### The problem
Find every line in the material below that contains the string "kern" and copy each one. Case counts.
-- begin --
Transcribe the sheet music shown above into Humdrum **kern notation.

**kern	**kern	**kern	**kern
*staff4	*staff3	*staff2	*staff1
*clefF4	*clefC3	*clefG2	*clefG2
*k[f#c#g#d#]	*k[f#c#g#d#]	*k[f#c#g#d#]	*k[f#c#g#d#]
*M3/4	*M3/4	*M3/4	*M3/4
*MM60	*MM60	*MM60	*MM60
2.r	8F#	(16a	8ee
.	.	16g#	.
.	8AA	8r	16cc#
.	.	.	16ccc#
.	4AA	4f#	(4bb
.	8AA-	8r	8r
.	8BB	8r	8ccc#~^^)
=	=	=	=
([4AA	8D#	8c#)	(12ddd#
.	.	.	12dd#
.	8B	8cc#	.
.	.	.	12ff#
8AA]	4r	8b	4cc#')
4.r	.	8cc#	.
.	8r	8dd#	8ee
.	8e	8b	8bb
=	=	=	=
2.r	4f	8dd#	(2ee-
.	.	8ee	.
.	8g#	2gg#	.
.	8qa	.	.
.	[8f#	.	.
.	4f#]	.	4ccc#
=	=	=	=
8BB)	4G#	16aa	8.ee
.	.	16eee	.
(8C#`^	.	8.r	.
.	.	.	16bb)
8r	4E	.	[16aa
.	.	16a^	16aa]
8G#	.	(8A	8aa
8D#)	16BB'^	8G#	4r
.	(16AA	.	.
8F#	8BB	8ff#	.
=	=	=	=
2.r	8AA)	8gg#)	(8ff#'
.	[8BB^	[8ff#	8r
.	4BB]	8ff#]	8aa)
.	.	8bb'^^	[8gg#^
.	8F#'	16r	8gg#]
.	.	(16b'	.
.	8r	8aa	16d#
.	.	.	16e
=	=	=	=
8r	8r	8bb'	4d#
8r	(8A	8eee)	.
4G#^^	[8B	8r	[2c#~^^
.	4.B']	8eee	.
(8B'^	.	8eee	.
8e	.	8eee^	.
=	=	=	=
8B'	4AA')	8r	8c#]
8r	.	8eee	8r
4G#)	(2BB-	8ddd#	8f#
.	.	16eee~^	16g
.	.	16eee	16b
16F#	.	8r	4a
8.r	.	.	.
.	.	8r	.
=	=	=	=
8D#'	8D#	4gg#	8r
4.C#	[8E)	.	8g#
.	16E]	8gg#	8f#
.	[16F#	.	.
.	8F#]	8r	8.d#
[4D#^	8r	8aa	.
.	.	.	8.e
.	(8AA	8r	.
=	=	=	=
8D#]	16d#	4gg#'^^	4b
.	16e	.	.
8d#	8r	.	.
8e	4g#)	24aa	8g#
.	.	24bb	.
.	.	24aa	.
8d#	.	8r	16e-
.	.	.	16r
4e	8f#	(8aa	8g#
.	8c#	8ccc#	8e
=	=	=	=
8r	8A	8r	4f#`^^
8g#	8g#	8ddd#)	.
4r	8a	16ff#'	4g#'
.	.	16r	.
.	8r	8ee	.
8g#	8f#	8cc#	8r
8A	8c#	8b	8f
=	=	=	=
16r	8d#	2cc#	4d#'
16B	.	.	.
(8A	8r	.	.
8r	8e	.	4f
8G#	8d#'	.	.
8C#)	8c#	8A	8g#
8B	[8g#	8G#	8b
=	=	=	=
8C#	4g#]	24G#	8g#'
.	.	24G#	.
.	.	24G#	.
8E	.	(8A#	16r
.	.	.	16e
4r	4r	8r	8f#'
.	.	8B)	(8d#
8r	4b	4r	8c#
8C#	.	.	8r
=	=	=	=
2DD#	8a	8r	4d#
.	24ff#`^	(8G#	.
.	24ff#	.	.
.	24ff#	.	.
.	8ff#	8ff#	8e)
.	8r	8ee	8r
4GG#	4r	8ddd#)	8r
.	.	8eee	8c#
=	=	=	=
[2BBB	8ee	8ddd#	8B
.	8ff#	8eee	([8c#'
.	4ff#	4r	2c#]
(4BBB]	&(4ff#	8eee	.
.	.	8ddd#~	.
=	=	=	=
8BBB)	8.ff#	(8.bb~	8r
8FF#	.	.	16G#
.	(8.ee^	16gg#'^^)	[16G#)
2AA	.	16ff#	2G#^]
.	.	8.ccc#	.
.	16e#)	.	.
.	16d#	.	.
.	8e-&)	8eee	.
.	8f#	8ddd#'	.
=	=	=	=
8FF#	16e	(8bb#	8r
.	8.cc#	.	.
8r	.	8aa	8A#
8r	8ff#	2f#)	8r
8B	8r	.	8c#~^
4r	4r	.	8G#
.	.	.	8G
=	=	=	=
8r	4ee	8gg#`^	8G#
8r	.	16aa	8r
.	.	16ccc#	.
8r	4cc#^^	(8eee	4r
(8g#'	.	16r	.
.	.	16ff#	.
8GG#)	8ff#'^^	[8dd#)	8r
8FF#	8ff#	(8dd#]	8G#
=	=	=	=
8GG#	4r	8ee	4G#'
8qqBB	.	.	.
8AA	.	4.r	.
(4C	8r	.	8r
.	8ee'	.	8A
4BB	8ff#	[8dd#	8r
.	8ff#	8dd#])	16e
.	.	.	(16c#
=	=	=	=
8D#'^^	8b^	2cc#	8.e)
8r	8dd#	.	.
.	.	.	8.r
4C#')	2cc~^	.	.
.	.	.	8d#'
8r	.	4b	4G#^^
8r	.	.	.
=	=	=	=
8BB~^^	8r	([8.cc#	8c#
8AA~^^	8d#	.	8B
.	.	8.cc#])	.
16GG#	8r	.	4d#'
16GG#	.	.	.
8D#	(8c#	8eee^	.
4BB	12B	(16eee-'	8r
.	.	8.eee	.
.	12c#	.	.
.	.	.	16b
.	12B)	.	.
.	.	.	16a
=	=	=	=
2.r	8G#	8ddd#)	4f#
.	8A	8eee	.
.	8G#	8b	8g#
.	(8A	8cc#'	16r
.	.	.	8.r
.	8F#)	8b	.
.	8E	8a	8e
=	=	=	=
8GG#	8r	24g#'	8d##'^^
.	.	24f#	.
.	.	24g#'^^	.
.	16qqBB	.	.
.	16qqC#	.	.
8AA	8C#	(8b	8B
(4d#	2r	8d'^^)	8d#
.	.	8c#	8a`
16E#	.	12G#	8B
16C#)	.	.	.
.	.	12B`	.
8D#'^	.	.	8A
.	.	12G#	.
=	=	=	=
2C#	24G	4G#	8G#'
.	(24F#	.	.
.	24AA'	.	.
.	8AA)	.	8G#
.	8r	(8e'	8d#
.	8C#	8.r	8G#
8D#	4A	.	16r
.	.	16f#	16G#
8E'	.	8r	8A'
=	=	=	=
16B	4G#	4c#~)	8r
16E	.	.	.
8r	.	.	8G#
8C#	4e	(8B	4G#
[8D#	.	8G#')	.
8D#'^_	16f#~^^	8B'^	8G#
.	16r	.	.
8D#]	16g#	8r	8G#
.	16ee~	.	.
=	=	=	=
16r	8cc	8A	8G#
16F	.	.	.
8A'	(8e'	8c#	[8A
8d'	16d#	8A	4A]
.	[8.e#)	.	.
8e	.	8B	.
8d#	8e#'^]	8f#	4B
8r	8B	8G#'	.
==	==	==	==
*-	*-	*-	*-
-- end --
### Response for this exercise
Transcribe the sheet music shown above into Humdrum **kern notation.
**kern	**kern	**kern	**kern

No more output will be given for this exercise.